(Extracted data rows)
+++

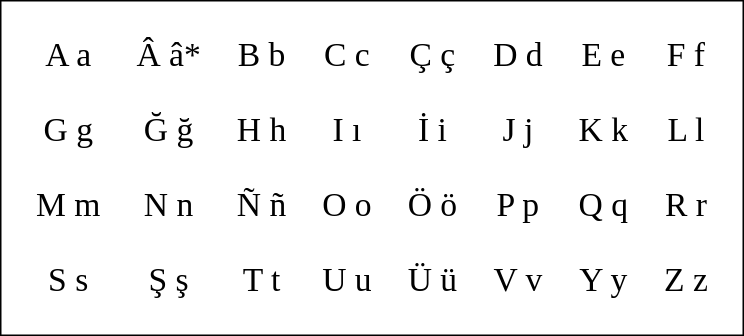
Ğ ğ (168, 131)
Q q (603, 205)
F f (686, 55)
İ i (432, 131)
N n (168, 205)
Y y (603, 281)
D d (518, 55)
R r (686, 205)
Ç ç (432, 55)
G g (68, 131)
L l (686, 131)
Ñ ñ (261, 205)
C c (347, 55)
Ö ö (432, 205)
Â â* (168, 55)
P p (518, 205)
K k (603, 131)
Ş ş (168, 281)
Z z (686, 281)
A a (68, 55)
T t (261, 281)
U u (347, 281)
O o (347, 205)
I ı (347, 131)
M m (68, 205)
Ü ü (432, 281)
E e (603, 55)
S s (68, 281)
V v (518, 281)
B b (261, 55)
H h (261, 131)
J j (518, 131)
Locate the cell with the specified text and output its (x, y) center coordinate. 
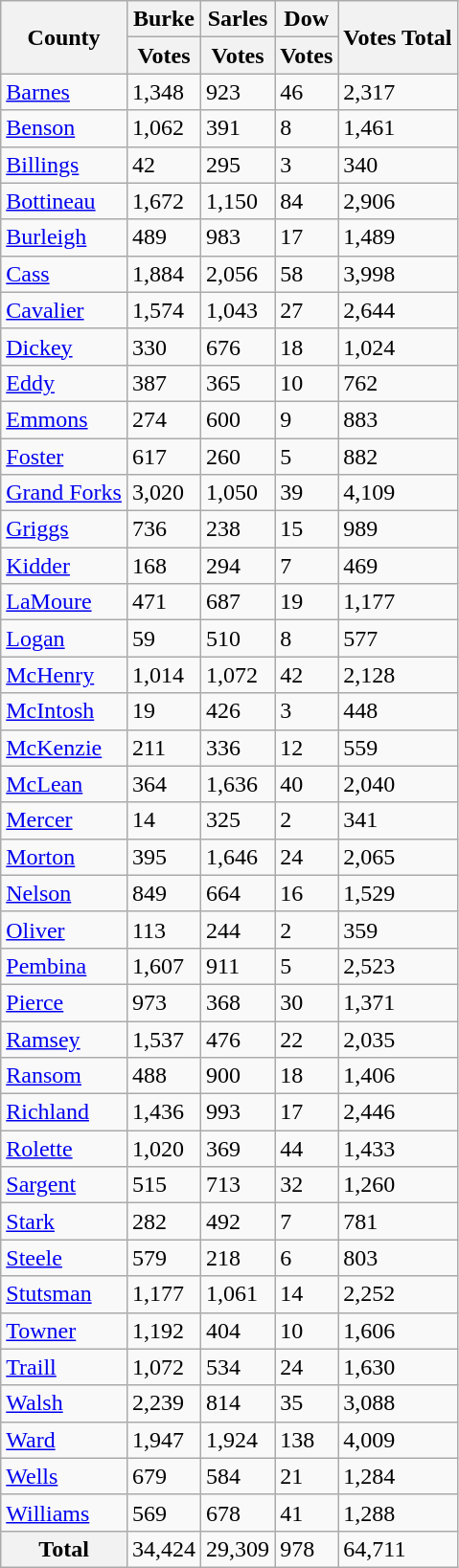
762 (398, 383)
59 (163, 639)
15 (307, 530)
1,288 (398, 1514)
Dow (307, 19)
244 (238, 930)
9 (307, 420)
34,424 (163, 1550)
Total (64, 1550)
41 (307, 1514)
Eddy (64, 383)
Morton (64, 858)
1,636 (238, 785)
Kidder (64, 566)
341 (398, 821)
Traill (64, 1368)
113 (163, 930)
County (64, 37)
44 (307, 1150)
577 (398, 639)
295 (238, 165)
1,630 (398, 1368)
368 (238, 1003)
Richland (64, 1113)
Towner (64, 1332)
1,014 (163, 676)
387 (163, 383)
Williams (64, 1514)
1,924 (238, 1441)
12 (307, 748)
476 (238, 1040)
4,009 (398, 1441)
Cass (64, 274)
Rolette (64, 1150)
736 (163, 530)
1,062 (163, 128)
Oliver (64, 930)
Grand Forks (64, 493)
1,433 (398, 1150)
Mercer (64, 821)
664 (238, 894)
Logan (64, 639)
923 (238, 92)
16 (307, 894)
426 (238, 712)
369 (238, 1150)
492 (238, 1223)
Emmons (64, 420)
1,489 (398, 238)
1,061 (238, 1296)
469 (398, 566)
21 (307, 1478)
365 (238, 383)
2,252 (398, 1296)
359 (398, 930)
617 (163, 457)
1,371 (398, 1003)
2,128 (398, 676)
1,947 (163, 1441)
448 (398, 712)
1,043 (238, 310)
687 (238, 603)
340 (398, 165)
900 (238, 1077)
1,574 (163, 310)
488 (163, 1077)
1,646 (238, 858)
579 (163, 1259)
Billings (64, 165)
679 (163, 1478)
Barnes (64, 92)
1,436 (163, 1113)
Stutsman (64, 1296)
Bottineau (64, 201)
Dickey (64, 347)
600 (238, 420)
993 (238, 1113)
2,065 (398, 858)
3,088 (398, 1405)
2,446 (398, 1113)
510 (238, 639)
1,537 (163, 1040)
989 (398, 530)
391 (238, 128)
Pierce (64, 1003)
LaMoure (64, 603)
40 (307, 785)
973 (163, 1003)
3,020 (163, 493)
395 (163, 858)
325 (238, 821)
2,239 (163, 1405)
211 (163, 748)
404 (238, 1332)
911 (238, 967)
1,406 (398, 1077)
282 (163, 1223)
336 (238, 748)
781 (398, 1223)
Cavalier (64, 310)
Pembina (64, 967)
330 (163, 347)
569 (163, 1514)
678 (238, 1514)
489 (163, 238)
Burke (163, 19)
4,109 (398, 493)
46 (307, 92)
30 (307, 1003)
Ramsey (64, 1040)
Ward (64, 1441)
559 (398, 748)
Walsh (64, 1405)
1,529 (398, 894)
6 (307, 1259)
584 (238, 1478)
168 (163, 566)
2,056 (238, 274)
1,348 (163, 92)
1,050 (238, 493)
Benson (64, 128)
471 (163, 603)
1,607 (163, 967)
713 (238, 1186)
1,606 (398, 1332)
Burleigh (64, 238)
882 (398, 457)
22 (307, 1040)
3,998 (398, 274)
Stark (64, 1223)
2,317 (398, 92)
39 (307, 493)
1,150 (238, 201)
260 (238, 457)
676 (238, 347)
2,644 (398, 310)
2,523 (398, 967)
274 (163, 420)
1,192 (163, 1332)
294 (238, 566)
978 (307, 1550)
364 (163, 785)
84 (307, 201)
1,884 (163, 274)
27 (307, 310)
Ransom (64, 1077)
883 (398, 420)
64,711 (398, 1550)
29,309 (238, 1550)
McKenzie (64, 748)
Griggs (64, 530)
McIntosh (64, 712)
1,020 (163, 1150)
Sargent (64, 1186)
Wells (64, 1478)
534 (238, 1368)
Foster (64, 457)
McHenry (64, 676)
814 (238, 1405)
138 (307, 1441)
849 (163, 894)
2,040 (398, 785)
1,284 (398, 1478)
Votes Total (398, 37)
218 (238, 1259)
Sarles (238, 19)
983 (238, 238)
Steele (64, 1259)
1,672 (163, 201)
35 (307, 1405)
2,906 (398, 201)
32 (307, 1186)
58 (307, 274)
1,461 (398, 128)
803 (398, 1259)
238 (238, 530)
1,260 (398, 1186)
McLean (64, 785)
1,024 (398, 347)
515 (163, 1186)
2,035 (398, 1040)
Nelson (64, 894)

+++

Short problem. Rewrite the rows from the line with "762 (398, 383)" to the line with "664 (238, 894)", putting "Traill County" in place of "Traill" and leaving everything else unchanged.

Exercise result.
762 (398, 383)
59 (163, 639)
15 (307, 530)
1,288 (398, 1514)
Dow (307, 19)
244 (238, 930)
9 (307, 420)
34,424 (163, 1550)
Total (64, 1550)
41 (307, 1514)
Eddy (64, 383)
Morton (64, 858)
1,636 (238, 785)
Kidder (64, 566)
341 (398, 821)
Traill County (64, 1368)
113 (163, 930)
County (64, 37)
44 (307, 1150)
577 (398, 639)
295 (238, 165)
1,630 (398, 1368)
368 (238, 1003)
Richland (64, 1113)
Towner (64, 1332)
1,014 (163, 676)
387 (163, 383)
Williams (64, 1514)
1,924 (238, 1441)
12 (307, 748)
476 (238, 1040)
4,009 (398, 1441)
Cass (64, 274)
Rolette (64, 1150)
736 (163, 530)
1,062 (163, 128)
Oliver (64, 930)
Grand Forks (64, 493)
1,433 (398, 1150)
Mercer (64, 821)
664 (238, 894)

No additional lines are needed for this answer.